The data:

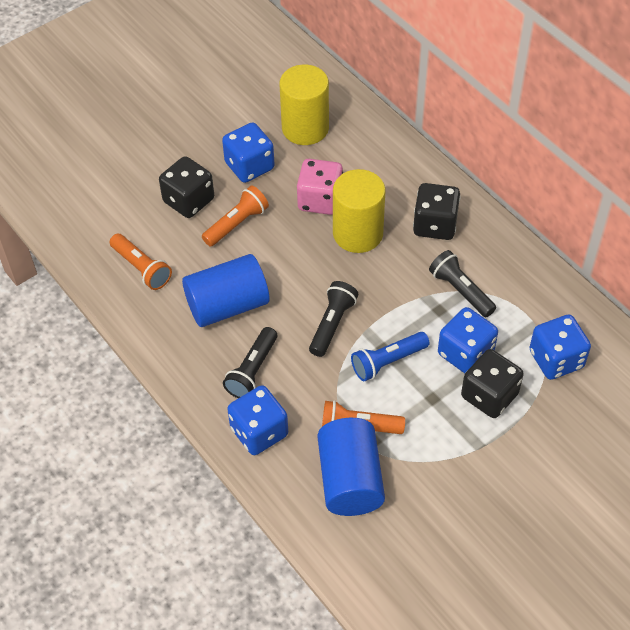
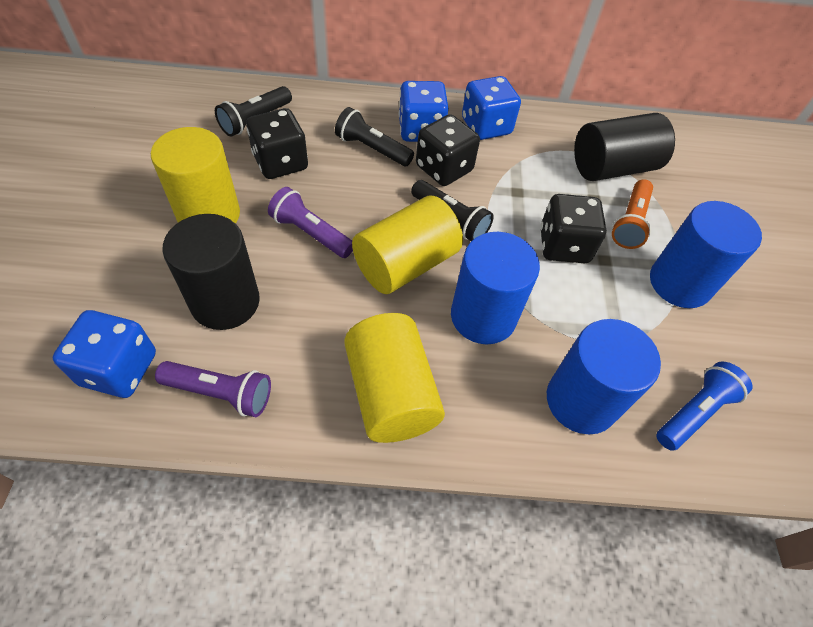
black cylinder: none = 0 -> [162,214,260,330] [574,113,675,181] = 2
blue cylinder: [182,254,270,327] [317,418,385,516] = 2 -> [451,232,540,344] [547,319,661,434] [650,201,762,308] = 3
blue dice: [222,122,275,183] [227,385,288,455] [438,307,498,373] [529,315,591,380] = 4 -> [53,310,156,398] [399,81,449,142] [462,76,521,140] = 3
orange flashlight: [110,234,172,290] [202,186,269,247] [322,400,405,434] = 3 -> [612,179,653,249] = 1
pink dice: [297,159,343,215] = 1 -> none = 0
purple flashlight: none = 0 -> [155,361,271,417] [268,187,353,258] = 2
yellow cylinder: [279,65,329,145] [333,169,386,253] = 2 -> [151,127,240,224] [344,313,445,443] [352,196,463,294] = 3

Work task: Please hand back every entry above exactly, with no images in the copy.

Solution to this task:
black cylinder: none = 0 -> [162,214,260,330] [574,113,675,181] = 2
blue cylinder: [182,254,270,327] [317,418,385,516] = 2 -> [451,232,540,344] [547,319,661,434] [650,201,762,308] = 3
blue dice: [222,122,275,183] [227,385,288,455] [438,307,498,373] [529,315,591,380] = 4 -> [53,310,156,398] [399,81,449,142] [462,76,521,140] = 3
orange flashlight: [110,234,172,290] [202,186,269,247] [322,400,405,434] = 3 -> [612,179,653,249] = 1
pink dice: [297,159,343,215] = 1 -> none = 0
purple flashlight: none = 0 -> [155,361,271,417] [268,187,353,258] = 2
yellow cylinder: [279,65,329,145] [333,169,386,253] = 2 -> [151,127,240,224] [344,313,445,443] [352,196,463,294] = 3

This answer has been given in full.